> _Assigned task_: Would you reproduce each of the records below precisely, with the pictures left out?

> _Source material_:
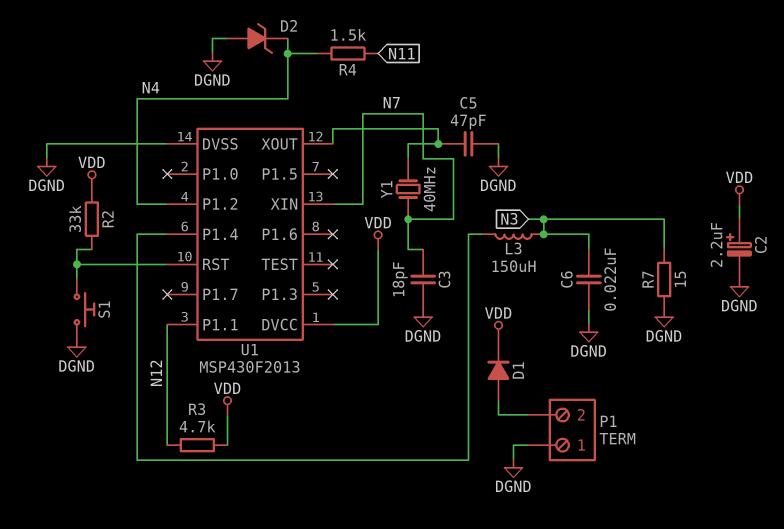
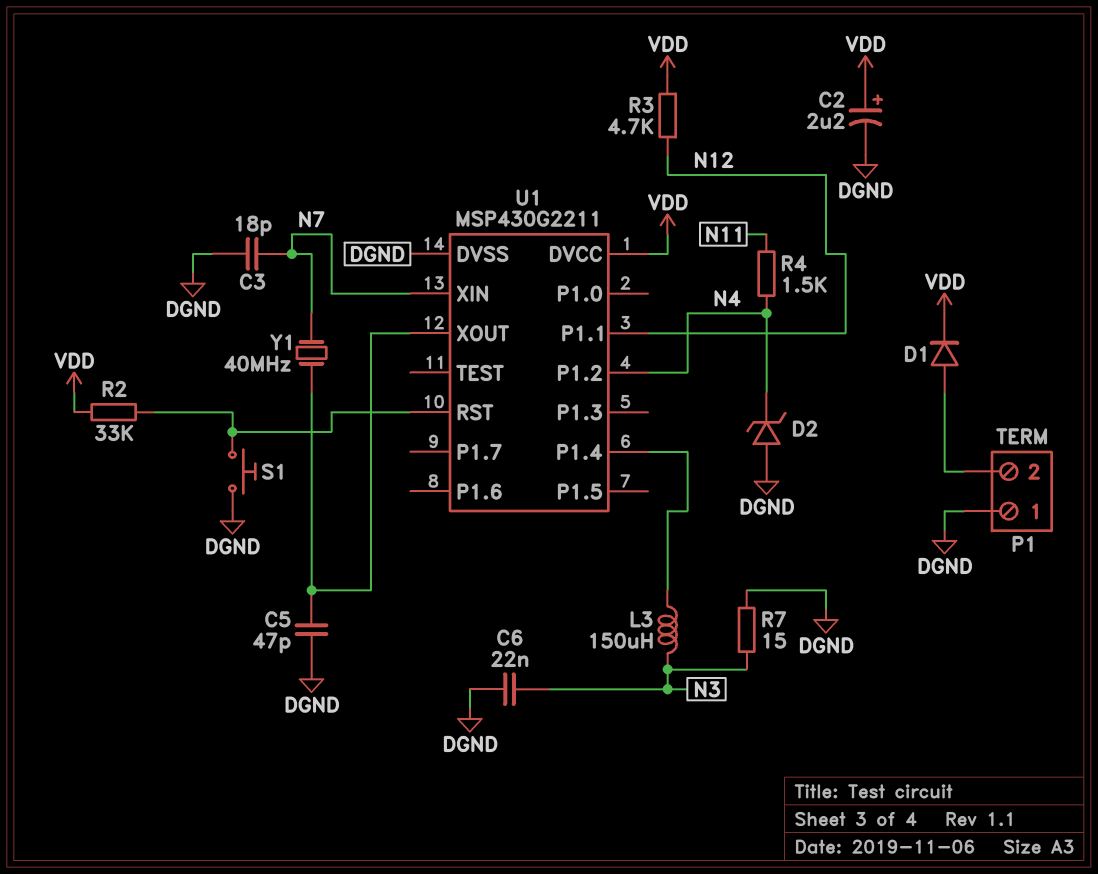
U1: MSP430F2013 -> MSP430G2211

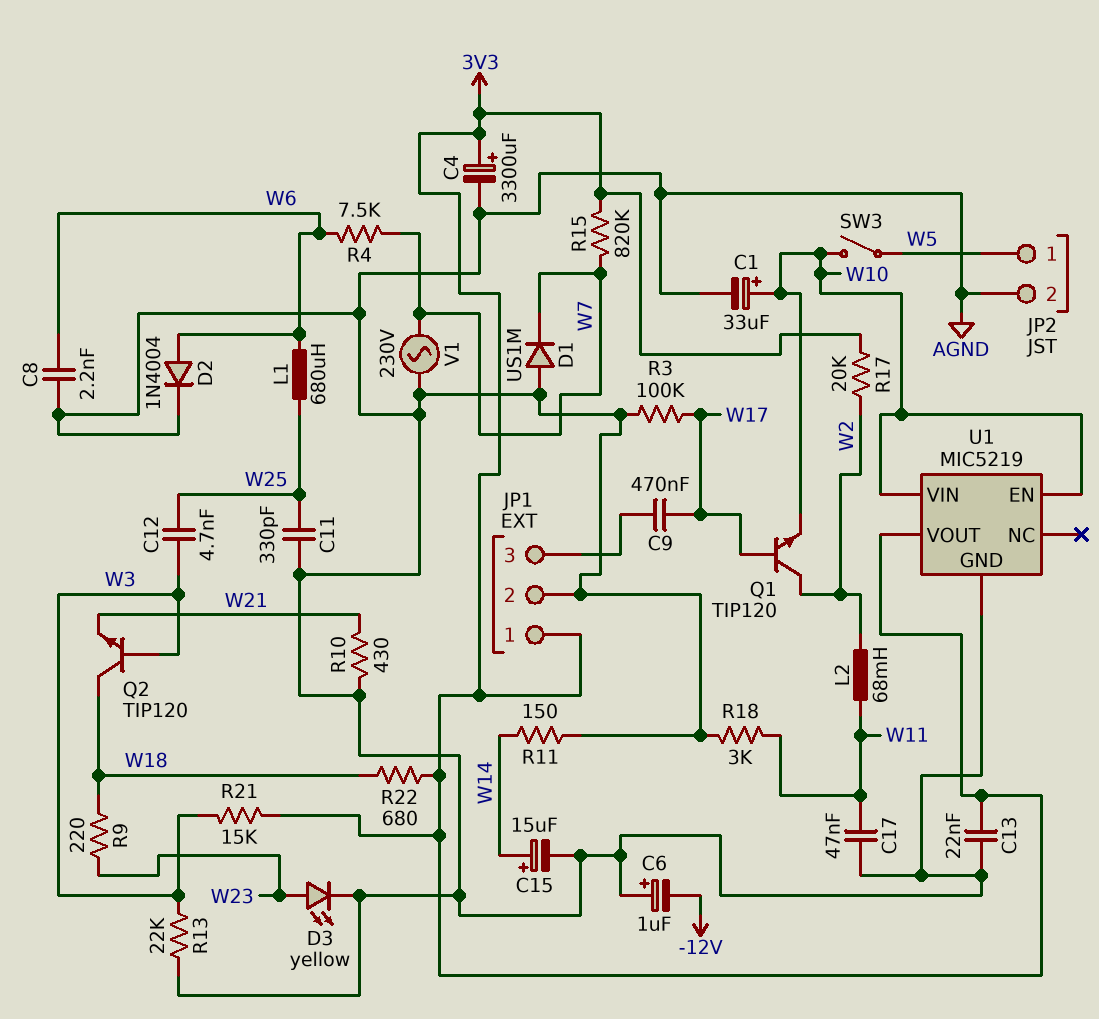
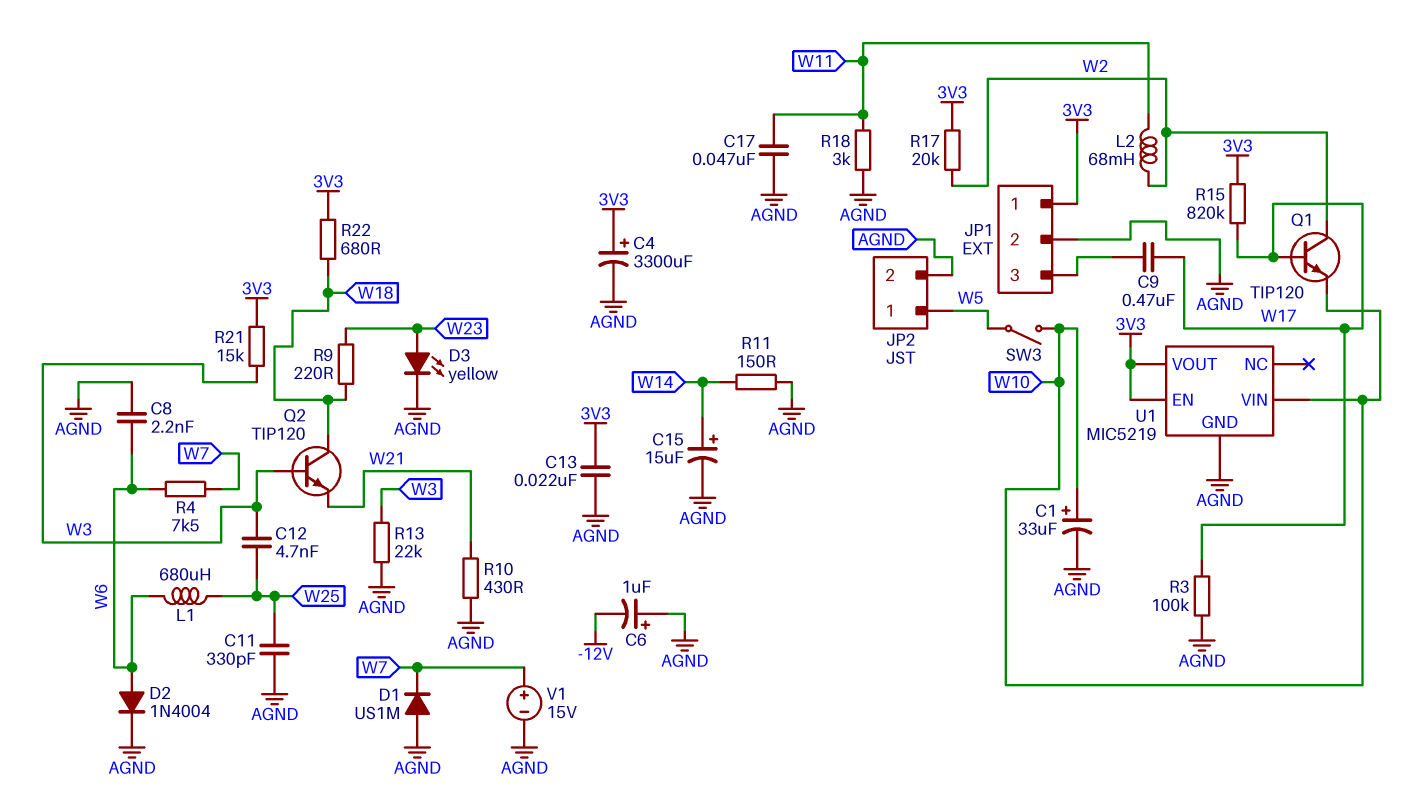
R15: 820k (3V3, W7) -> 820k (3V3, W17)
U1 pin EN: W10 -> 3V3
V1: AC 230V (AGND, W7) -> 15V (plus W7, minus AGND)

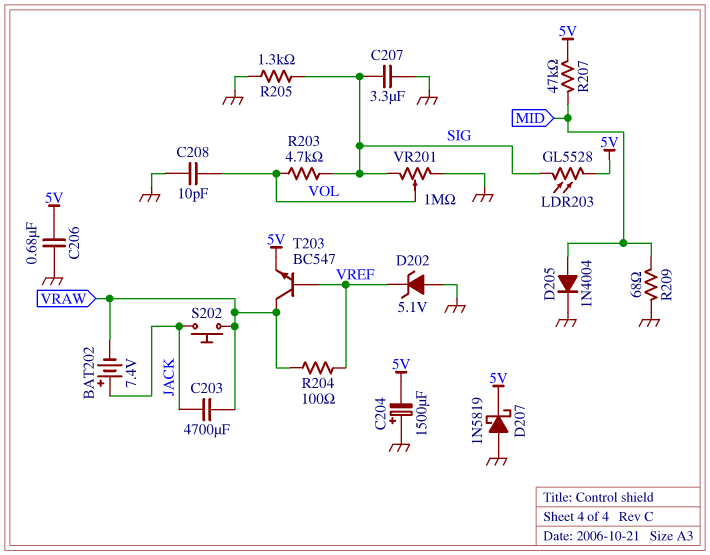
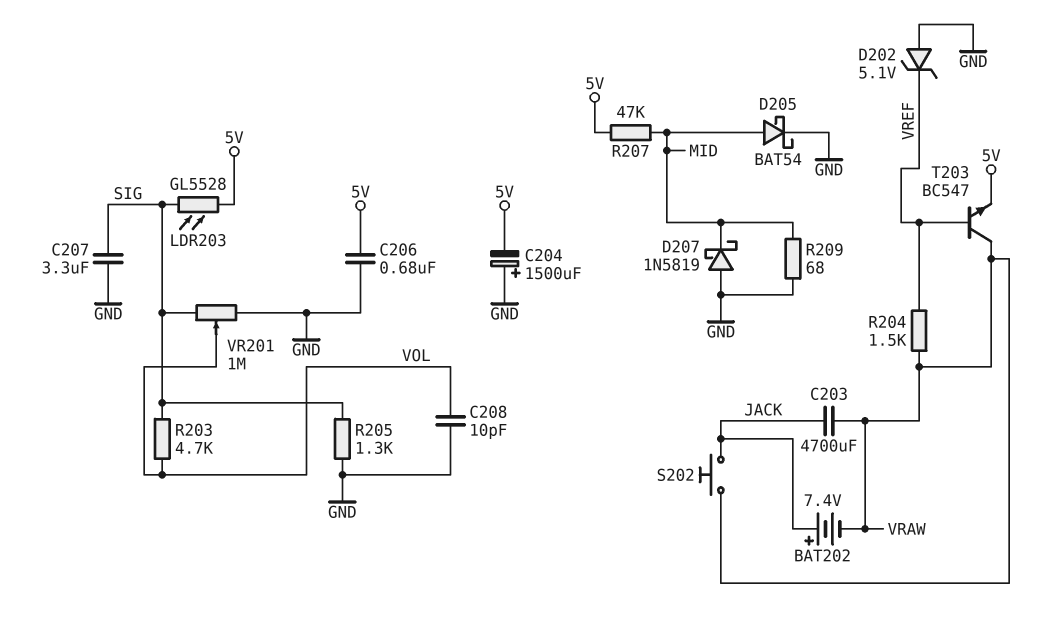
D205: diode 1N4004 (A MID, K GND) -> schottky BAT54 (A MID, K GND)
D207: schottky 1N5819 (A GND, K 5V) -> schottky 1N5819 (A GND, K MID)
R204: 100 (VRAW, VREF) -> 1.5k (VRAW, VREF)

> _Output below_:
U1: MSP430F2013 -> MSP430G2211

R15: 820k (3V3, W7) -> 820k (3V3, W17)
U1 pin EN: W10 -> 3V3
V1: AC 230V (AGND, W7) -> 15V (plus W7, minus AGND)

D205: diode 1N4004 (A MID, K GND) -> schottky BAT54 (A MID, K GND)
D207: schottky 1N5819 (A GND, K 5V) -> schottky 1N5819 (A GND, K MID)
R204: 100 (VRAW, VREF) -> 1.5k (VRAW, VREF)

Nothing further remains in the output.